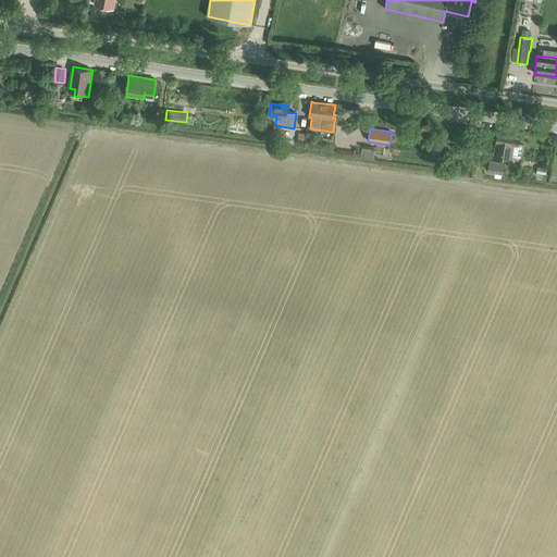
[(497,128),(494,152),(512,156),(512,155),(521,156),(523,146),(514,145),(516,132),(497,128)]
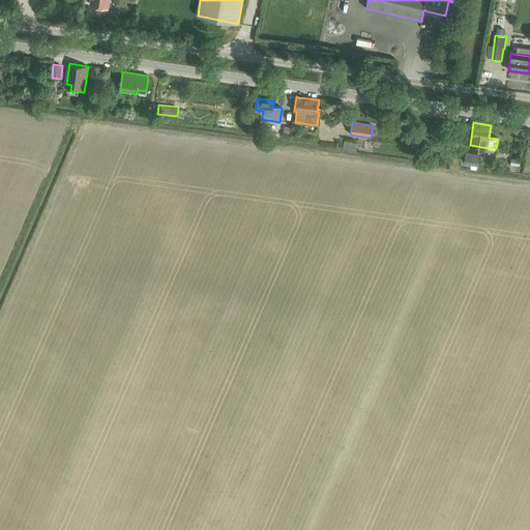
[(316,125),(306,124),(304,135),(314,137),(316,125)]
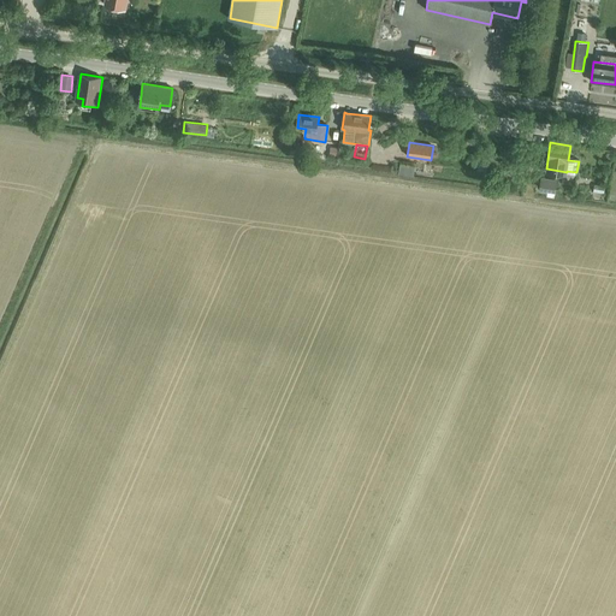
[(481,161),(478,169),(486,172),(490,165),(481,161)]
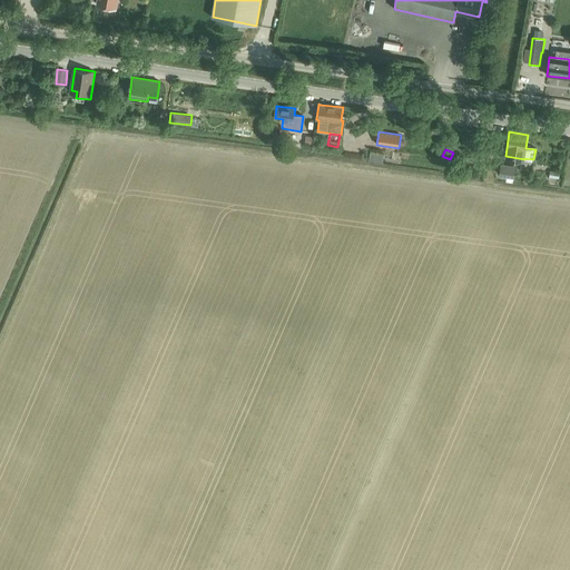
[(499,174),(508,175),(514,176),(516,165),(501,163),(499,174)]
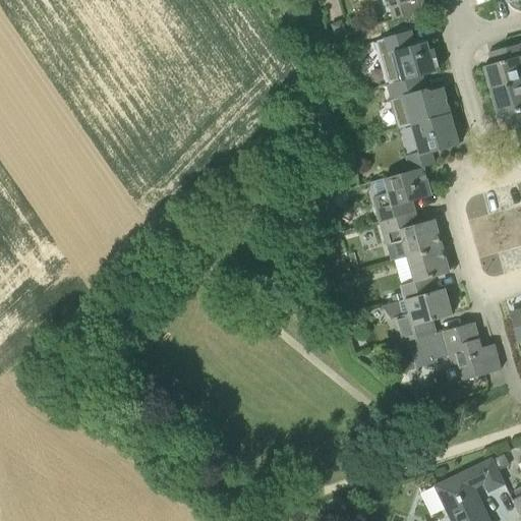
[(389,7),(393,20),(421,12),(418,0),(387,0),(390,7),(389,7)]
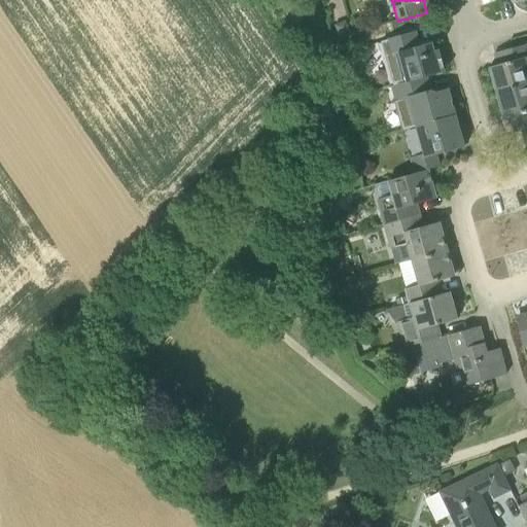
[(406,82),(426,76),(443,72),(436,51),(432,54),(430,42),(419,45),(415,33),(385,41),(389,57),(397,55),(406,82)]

_Task requirements_
Quote each line of the listing exactly, but leave the pictures out.

_Finished task_
[(497,128),(494,152),(512,156),(512,155),(521,156),(523,146),(514,145),(516,132),(497,128)]
[(316,125),(306,124),(304,135),(314,137),(316,125)]
[(481,161),(478,169),(486,172),(490,165),(481,161)]
[(499,174),(508,175),(514,176),(516,165),(501,163),(499,174)]
[(389,7),(393,20),(421,12),(418,0),(387,0),(390,7),(389,7)]
[(406,82),(426,76),(443,72),(436,51),(432,54),(430,42),(419,45),(415,33),(385,41),(389,57),(397,55),(406,82)]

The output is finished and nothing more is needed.